- Directions: Copy every line below that has the word "purple" in it.

Object change listings:

──────

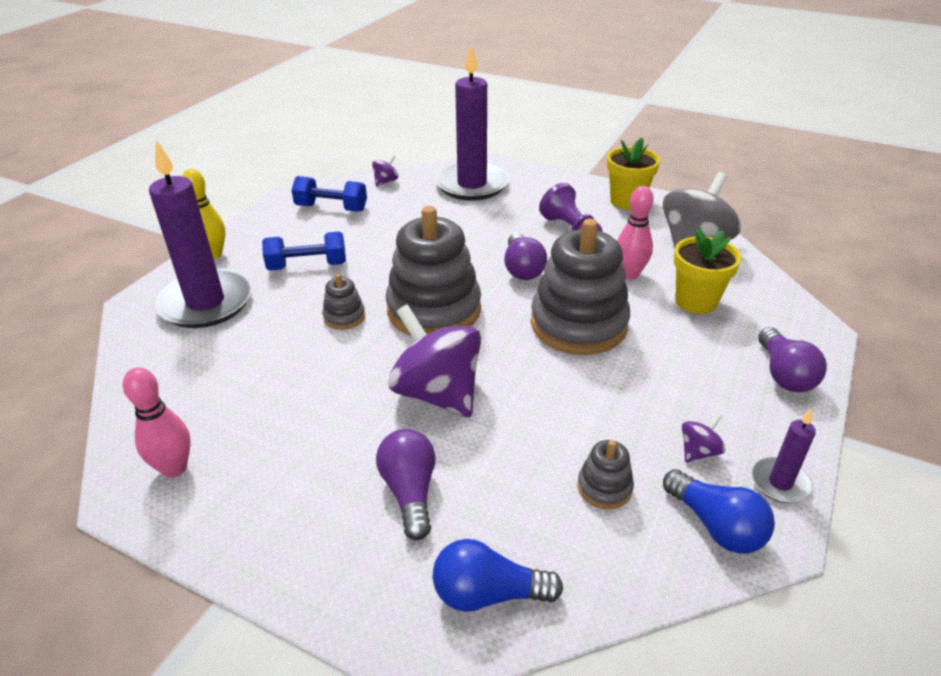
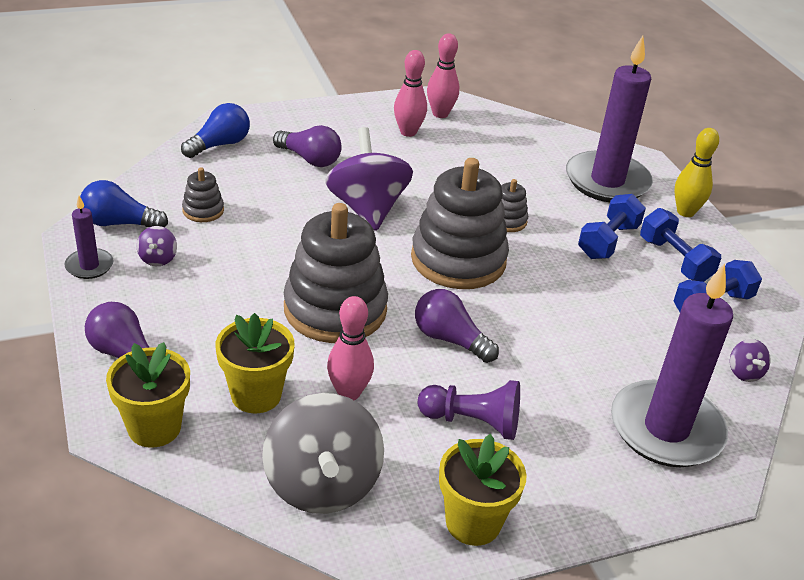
camera: 130 degrees right, 0 degrees up
(252, 463) = (408, 132): none -> pink bowling pin
(294, 235) = (674, 260): none -> blue dumbbell
(437, 393) = (367, 208): purple spinning top -> purple spinning top turned 105 degrees counterclockwise
(786, 316) = (154, 427): none -> yellow flower pot

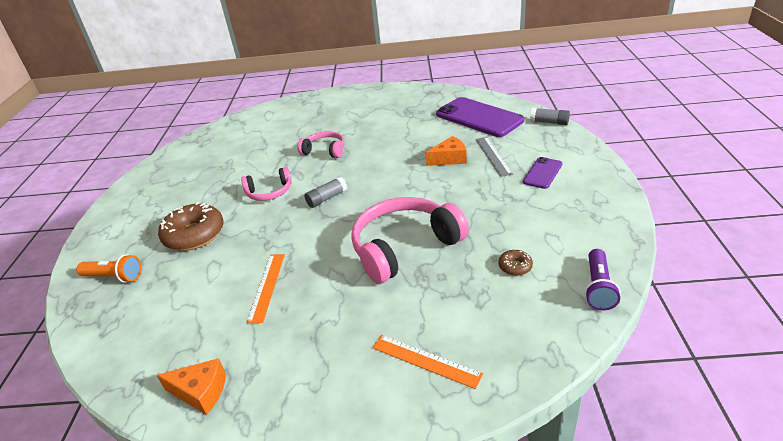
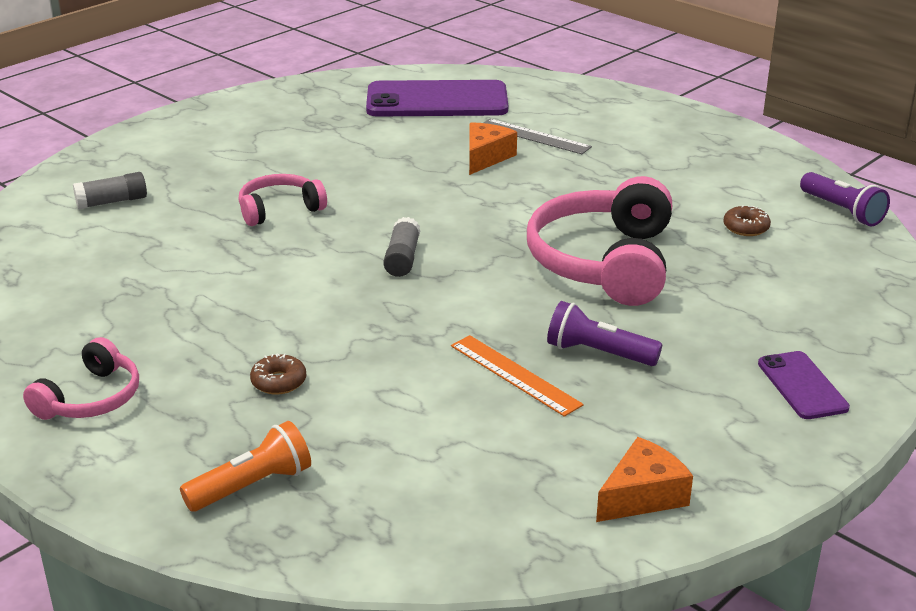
camera: 50 degrees left, 5 degrees down
(194, 235) = (279, 382): brown donut -> brown donut, size x0.46
(269, 192) = (295, 287): pink headphones -> pink headphones (91, 398)
(316, 298) = (598, 353): none -> purple flashlight
(425, 360) = (806, 338): orange ruler -> none
(542, 173) = (622, 134): purple phone -> purple phone (802, 386)
(549, 122) = (536, 80): grey glue stick -> grey glue stick (112, 202)

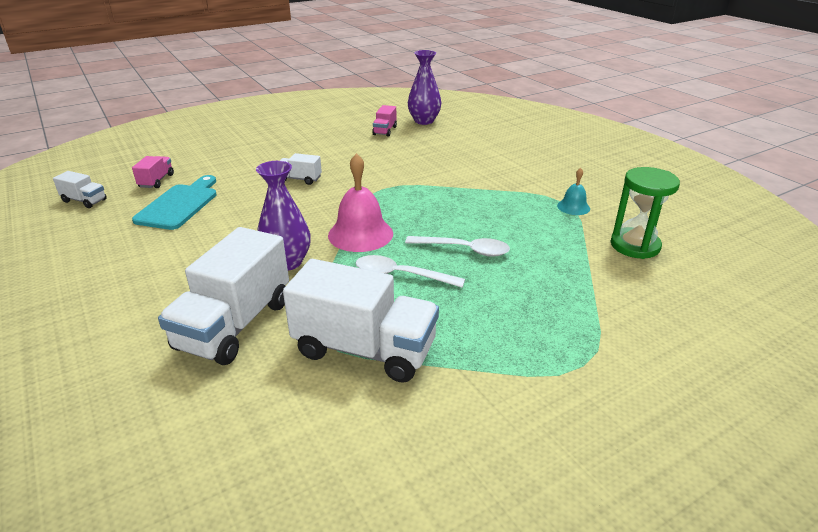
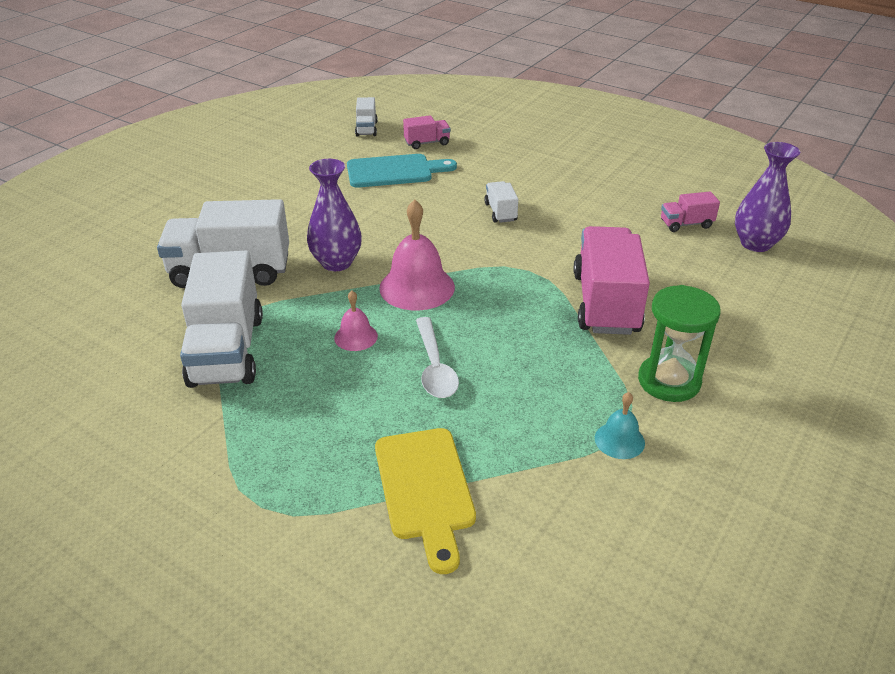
camera: 65 degrees right, 5 degrees up
(401, 275) = (356, 337): white spoon -> pink bell
(442, 175) = (605, 303): none -> pink truck
(591, 284) = (425, 489): none -> yellow cutting board
(635, 245) = (553, 522): green hourglass -> green hourglass (669, 381)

──────

- Answer box:
(437, 393) = (367, 208): purple spinning top -> purple spinning top turned 105 degrees counterclockwise
(316, 298) = (598, 353): none -> purple flashlight
(542, 173) = (622, 134): purple phone -> purple phone (802, 386)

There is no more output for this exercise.